▸ Aim of the exercise:
The lines below that include "pink" are to be found and copied.

▸ Records shown:

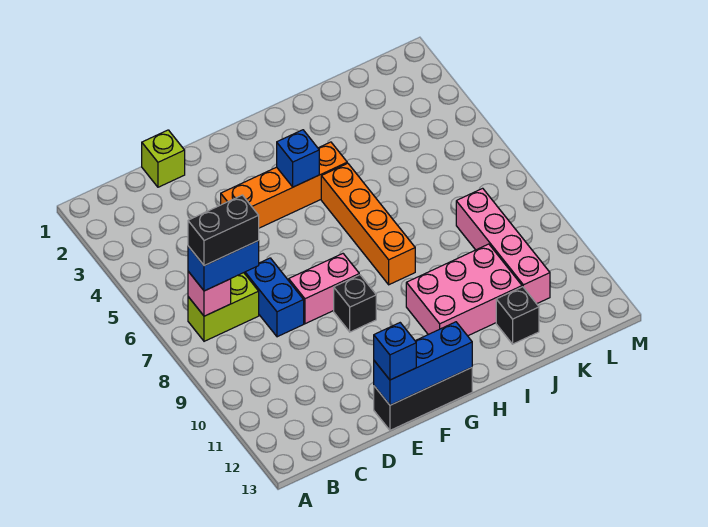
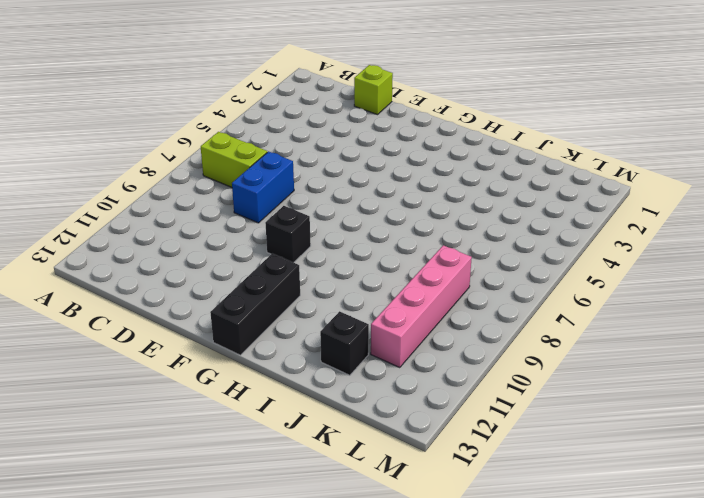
black brick G11:G13 level 1 -> black brick E13:G13 level 1
none -> orange brick E4:H4 level 1
none -> pink brick E8:F8 level 1
none -> orange brick H5:H8 level 1

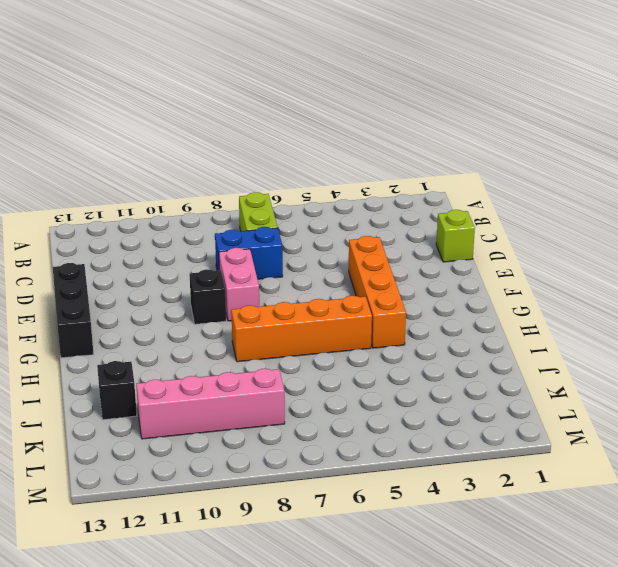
none -> pink brick H10:J11 level 1
none -> pink brick B7 level 2
none -> blue brick E13:G13 level 2

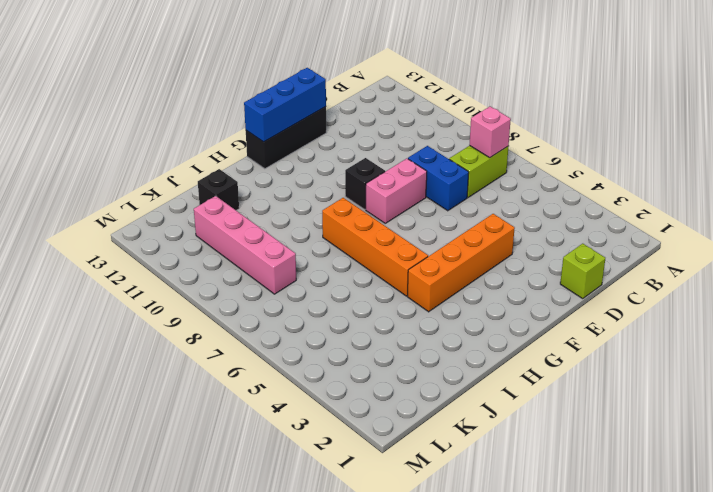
none -> pink brick H10:J11 level 1
none -> blue brick G4 level 2
none -> blue brick B7:C7 level 3

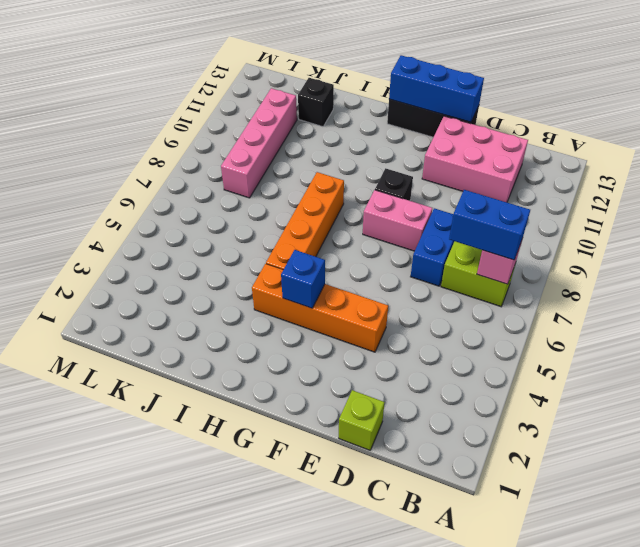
pink brick C11:E12 level 1 -> pink brick H10:J11 level 1
none -> blue brick E13 level 3
none -> black brick B7:C7 level 4

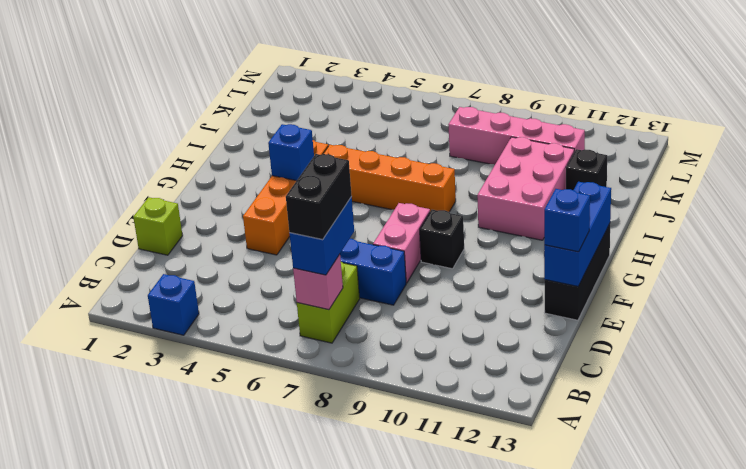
blue brick A3 level 1 -> none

▸ Answer below:
none -> pink brick E8:F8 level 1
none -> pink brick H10:J11 level 1
none -> pink brick B7 level 2
none -> pink brick H10:J11 level 1
pink brick C11:E12 level 1 -> pink brick H10:J11 level 1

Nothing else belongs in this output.